*Work to complete*.
Lines from the one containing "Trace the roads" through the end of the data below are to be transcribed exactly; leave out all others.

Dataset entries
=== Section Start ===

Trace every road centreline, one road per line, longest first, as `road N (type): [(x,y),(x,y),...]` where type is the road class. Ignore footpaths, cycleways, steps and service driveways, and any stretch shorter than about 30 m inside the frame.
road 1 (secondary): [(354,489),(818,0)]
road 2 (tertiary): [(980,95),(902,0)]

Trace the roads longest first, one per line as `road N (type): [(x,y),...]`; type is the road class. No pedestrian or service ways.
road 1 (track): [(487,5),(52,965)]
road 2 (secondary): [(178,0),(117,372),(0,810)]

=== Section End ===

*Completed exercise*.
Trace the roads longest first, one per line as `road N (type): [(x,y),...]`; type is the road class. No pedestrian or service ways.
road 1 (track): [(487,5),(52,965)]
road 2 (secondary): [(178,0),(117,372),(0,810)]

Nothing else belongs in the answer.